• _TASK ITEM_
What is needed here is an exact repetition of the records below, beginning at the line that has "building: [97,7,163,85] -> none" and stopping after the line that has "building: none -> [428,121,489,237]".

#### TASK MATERIAL

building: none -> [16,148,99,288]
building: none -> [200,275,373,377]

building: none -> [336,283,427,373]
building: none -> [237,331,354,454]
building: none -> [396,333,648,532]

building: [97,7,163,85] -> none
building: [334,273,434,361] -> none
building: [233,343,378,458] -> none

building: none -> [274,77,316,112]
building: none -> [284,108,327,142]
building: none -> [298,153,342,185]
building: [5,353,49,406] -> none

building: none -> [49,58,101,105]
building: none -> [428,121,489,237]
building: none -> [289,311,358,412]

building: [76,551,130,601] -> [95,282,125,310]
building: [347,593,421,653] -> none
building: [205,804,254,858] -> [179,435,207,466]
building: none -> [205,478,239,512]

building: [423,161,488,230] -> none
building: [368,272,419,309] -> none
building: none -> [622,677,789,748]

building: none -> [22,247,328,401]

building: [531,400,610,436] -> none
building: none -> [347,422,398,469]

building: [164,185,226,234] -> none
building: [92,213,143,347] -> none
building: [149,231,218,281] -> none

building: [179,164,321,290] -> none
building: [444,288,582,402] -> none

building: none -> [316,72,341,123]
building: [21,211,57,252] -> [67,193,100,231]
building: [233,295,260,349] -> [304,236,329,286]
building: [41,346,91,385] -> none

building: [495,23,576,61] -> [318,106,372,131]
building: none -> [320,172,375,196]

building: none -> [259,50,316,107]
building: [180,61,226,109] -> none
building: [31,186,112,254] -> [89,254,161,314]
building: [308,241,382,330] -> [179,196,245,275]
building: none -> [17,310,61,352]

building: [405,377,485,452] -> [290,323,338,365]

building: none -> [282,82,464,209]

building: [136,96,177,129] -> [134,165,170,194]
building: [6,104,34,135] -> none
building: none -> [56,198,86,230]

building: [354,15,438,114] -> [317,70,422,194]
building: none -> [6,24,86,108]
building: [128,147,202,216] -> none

########

• _ANSWER FOR THE TASK_
building: [97,7,163,85] -> none
building: [334,273,434,361] -> none
building: [233,343,378,458] -> none

building: none -> [274,77,316,112]
building: none -> [284,108,327,142]
building: none -> [298,153,342,185]
building: [5,353,49,406] -> none

building: none -> [49,58,101,105]
building: none -> [428,121,489,237]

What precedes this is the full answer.